The stretch wanted below opens at the line containing "camera: 10 degrees left, 5 degrees up" and closes at the line containing "(766, 277) = (655, 217): white". Please return it exactly, with no other lines.

Input records
# # # # # # #
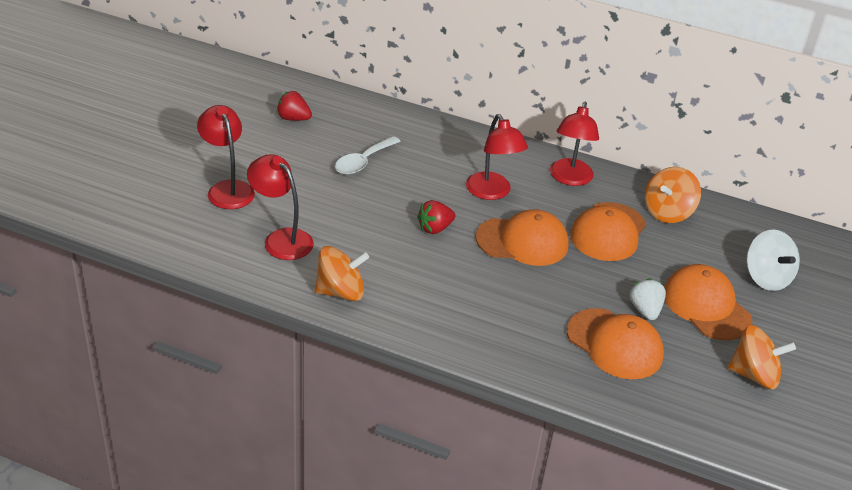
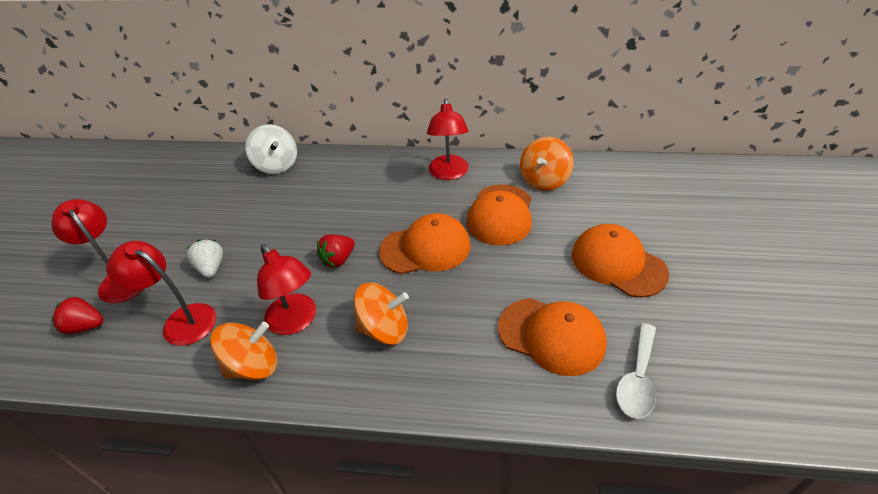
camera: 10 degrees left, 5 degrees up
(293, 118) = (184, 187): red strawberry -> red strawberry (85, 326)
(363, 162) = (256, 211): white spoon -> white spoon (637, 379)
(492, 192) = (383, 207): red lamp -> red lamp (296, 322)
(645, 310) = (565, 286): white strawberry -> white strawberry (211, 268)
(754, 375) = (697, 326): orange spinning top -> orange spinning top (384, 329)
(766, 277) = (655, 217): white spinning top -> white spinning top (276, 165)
# # # # # # #
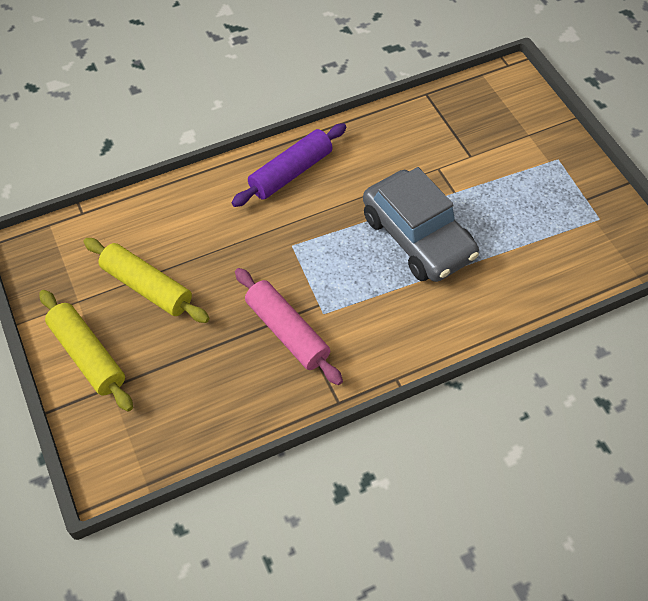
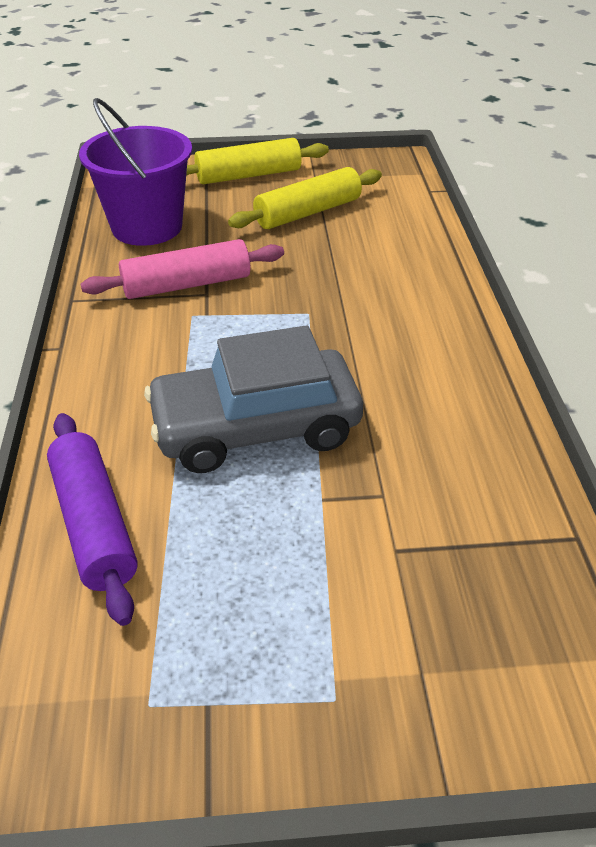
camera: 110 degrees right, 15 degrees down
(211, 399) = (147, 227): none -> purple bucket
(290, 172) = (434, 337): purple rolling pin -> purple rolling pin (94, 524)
# # # # # # #
Written answer
camera: 10 degrees left, 5 degrees up
(293, 118) = (184, 187): red strawberry -> red strawberry (85, 326)
(363, 162) = (256, 211): white spoon -> white spoon (637, 379)
(492, 192) = (383, 207): red lamp -> red lamp (296, 322)
(645, 310) = (565, 286): white strawberry -> white strawberry (211, 268)
(754, 375) = (697, 326): orange spinning top -> orange spinning top (384, 329)
(766, 277) = (655, 217): white spinning top -> white spinning top (276, 165)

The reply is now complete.